What the exercise asks> Beginning with the line below that contains "brown ruler: 2 -> 4" and ending with the line that contains "yellow mouse: 2 -> 1", copy every line exactly. Copy nothing else.

Scene difference descriptions:
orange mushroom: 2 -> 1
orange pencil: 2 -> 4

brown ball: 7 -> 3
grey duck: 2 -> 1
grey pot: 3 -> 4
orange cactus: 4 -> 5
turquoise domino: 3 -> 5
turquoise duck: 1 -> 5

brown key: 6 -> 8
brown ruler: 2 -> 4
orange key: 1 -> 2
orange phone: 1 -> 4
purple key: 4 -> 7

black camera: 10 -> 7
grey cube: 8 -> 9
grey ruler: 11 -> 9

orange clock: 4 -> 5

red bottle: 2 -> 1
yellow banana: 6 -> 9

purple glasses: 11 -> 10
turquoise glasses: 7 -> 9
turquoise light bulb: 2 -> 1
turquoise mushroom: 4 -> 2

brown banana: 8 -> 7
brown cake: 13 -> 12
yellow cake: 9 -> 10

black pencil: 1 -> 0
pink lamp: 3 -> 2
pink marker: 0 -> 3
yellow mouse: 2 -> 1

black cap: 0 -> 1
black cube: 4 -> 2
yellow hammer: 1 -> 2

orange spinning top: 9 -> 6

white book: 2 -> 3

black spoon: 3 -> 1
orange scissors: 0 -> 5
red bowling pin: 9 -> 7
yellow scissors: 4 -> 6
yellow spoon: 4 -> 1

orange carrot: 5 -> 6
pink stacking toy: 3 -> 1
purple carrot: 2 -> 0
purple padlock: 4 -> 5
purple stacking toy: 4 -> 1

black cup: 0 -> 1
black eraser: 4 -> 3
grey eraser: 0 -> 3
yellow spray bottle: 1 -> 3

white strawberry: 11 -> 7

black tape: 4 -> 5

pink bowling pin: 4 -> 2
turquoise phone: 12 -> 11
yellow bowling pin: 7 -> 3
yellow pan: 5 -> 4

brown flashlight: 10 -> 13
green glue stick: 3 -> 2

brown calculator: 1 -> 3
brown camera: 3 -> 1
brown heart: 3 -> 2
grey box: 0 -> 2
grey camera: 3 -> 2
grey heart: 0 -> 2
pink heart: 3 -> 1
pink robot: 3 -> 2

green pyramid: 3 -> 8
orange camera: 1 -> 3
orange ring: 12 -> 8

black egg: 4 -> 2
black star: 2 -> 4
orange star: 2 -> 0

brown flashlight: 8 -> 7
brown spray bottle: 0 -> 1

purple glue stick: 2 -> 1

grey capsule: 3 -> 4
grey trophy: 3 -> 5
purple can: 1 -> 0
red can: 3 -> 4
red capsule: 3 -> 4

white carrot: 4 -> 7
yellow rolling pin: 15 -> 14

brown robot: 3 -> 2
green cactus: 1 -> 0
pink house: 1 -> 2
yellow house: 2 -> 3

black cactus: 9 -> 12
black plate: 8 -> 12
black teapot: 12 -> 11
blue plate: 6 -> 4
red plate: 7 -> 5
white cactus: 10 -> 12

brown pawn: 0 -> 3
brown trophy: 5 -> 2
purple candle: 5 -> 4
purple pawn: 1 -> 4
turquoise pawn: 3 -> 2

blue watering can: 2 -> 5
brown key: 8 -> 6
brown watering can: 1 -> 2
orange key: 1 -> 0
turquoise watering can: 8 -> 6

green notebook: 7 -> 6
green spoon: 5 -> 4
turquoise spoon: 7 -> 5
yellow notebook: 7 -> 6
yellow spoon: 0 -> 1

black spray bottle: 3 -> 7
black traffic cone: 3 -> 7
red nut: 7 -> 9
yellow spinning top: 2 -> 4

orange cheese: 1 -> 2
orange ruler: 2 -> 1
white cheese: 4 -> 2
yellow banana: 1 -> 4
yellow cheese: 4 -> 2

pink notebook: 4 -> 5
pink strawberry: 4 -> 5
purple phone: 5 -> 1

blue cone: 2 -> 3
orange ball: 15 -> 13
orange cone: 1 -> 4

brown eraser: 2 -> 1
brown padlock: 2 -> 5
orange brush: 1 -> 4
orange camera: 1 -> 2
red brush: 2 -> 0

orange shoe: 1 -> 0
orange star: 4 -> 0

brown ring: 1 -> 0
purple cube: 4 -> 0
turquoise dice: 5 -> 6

Output for this task>
brown ruler: 2 -> 4
orange key: 1 -> 2
orange phone: 1 -> 4
purple key: 4 -> 7

black camera: 10 -> 7
grey cube: 8 -> 9
grey ruler: 11 -> 9

orange clock: 4 -> 5

red bottle: 2 -> 1
yellow banana: 6 -> 9

purple glasses: 11 -> 10
turquoise glasses: 7 -> 9
turquoise light bulb: 2 -> 1
turquoise mushroom: 4 -> 2

brown banana: 8 -> 7
brown cake: 13 -> 12
yellow cake: 9 -> 10

black pencil: 1 -> 0
pink lamp: 3 -> 2
pink marker: 0 -> 3
yellow mouse: 2 -> 1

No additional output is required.